[Scene image comparisons]
┄┄┄┄┄┄
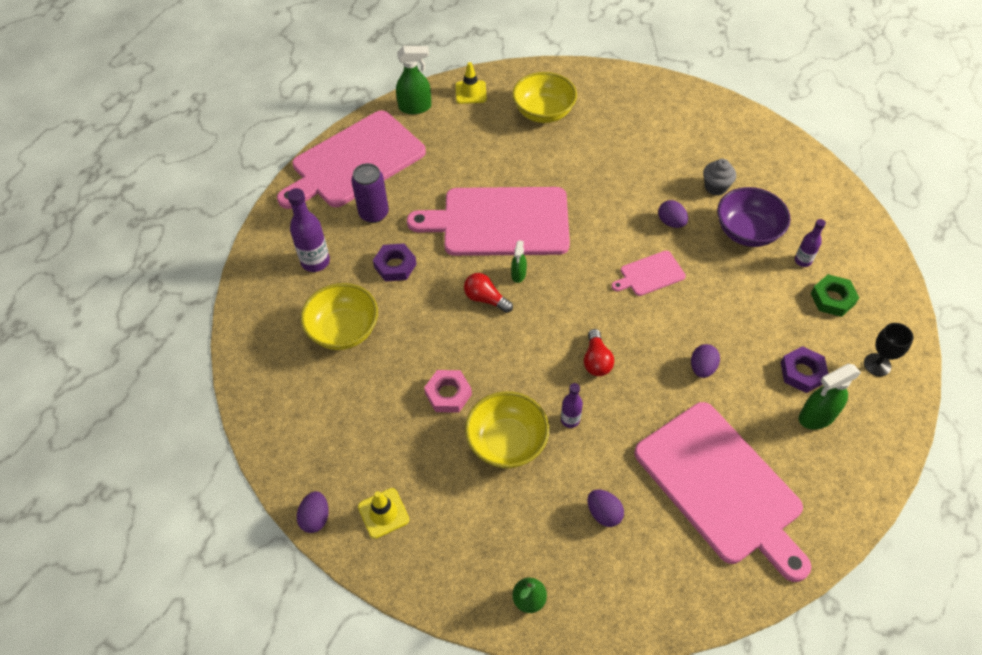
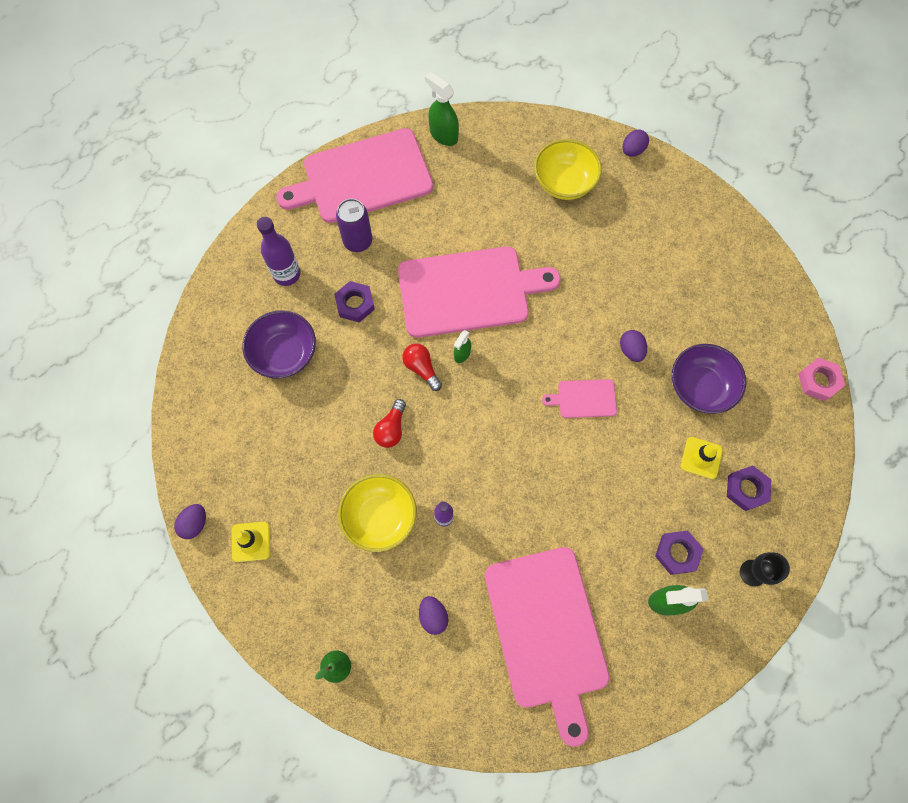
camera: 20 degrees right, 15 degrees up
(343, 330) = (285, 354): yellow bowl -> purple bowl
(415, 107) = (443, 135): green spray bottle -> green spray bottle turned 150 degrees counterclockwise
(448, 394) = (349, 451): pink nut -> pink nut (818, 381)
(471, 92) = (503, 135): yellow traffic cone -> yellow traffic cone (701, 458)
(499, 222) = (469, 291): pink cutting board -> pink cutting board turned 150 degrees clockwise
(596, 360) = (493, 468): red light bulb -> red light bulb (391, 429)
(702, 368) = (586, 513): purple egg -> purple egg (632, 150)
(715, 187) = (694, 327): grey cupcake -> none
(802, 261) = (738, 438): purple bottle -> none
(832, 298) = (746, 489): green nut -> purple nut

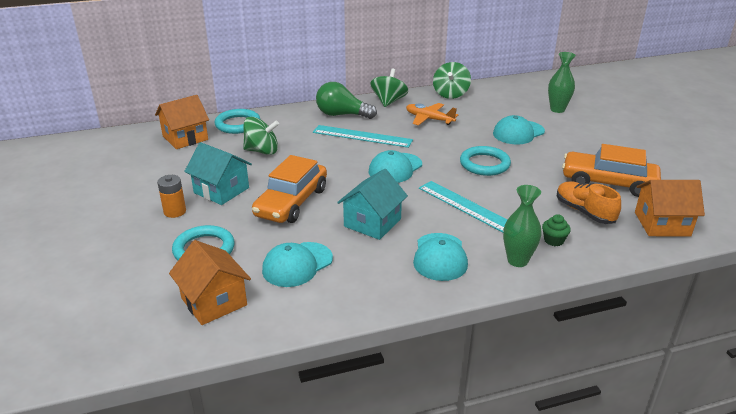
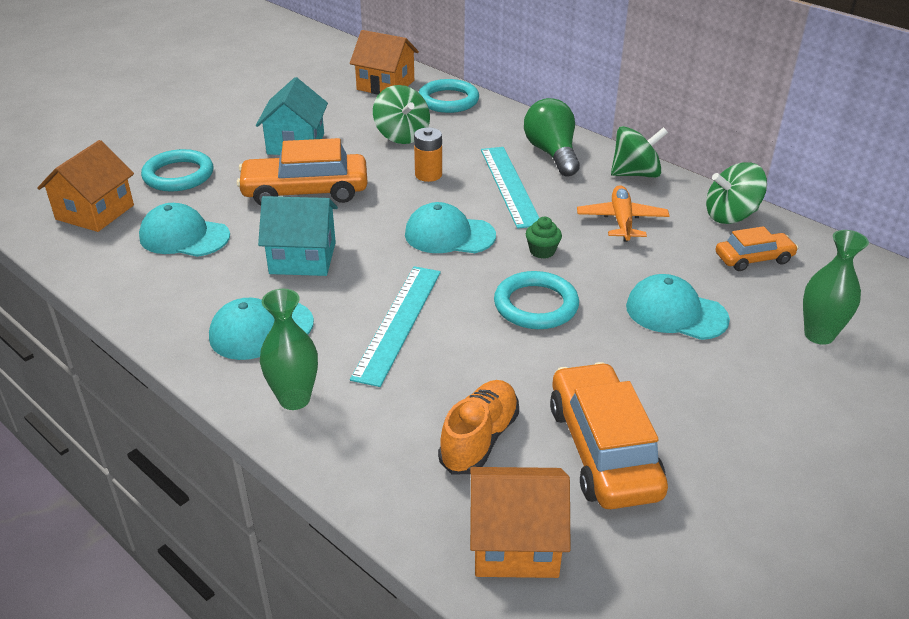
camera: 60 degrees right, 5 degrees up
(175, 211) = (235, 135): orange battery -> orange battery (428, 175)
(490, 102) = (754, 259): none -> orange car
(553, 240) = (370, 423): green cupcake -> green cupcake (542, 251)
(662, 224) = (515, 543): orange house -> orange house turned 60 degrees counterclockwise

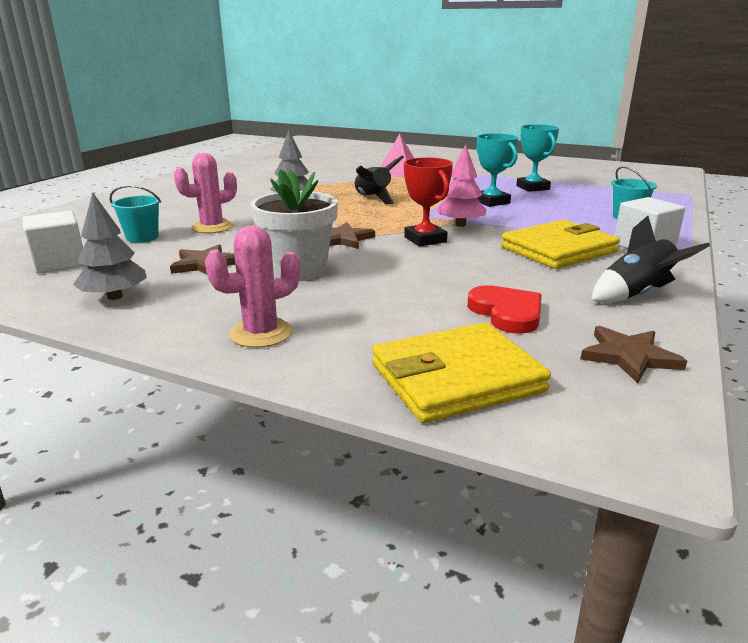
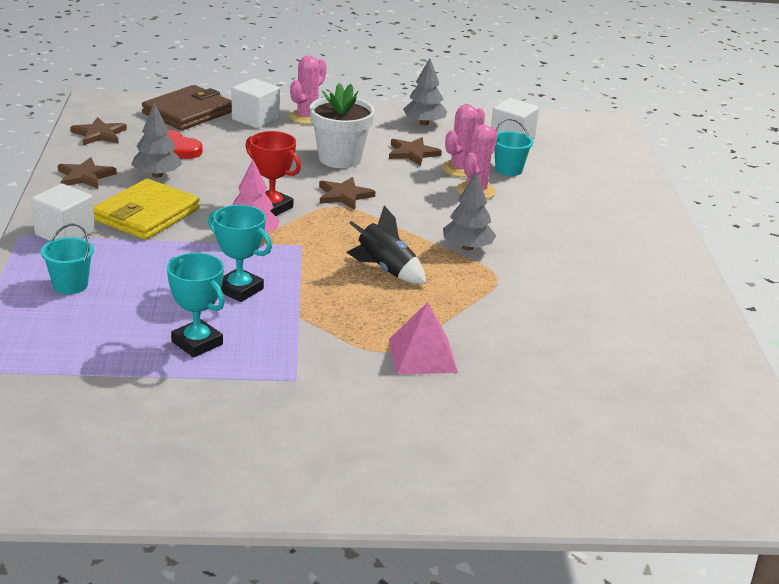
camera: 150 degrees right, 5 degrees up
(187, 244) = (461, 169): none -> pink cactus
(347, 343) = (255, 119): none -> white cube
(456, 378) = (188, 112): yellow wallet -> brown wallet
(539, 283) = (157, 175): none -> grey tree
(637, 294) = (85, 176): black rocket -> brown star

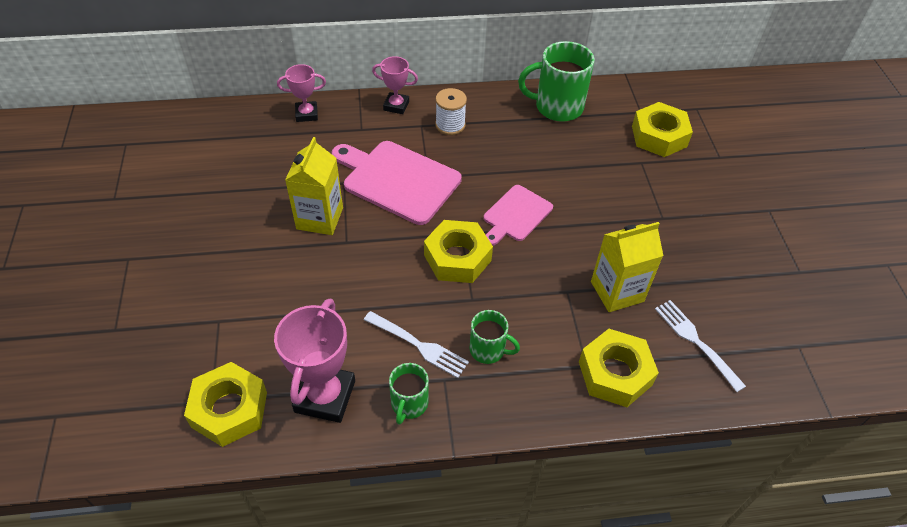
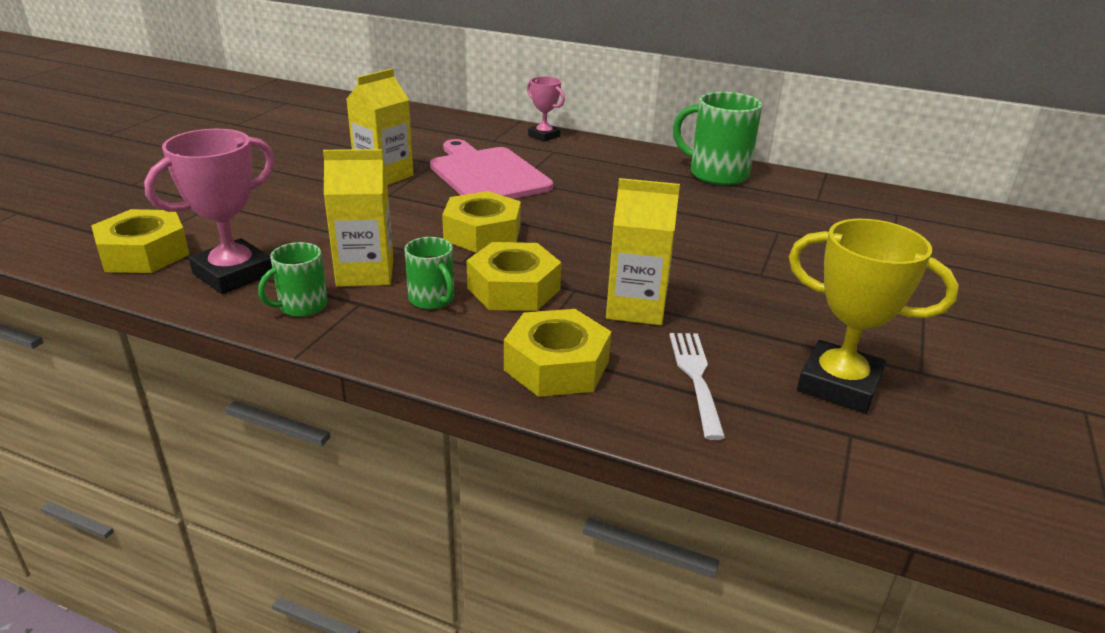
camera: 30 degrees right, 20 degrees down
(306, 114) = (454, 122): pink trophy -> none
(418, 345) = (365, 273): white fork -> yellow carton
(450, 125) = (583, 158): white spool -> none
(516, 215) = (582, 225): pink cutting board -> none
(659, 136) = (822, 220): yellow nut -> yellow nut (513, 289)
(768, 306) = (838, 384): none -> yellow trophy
┄┄┄┄┄┄
WHAT TO DO: Transcribe exactly, please, the lines from the one with "(659, 136) = (822, 220): yellow" to the last line of the entries above, ends included.

EXERCISE RESPONSE:
(659, 136) = (822, 220): yellow nut -> yellow nut (513, 289)
(768, 306) = (838, 384): none -> yellow trophy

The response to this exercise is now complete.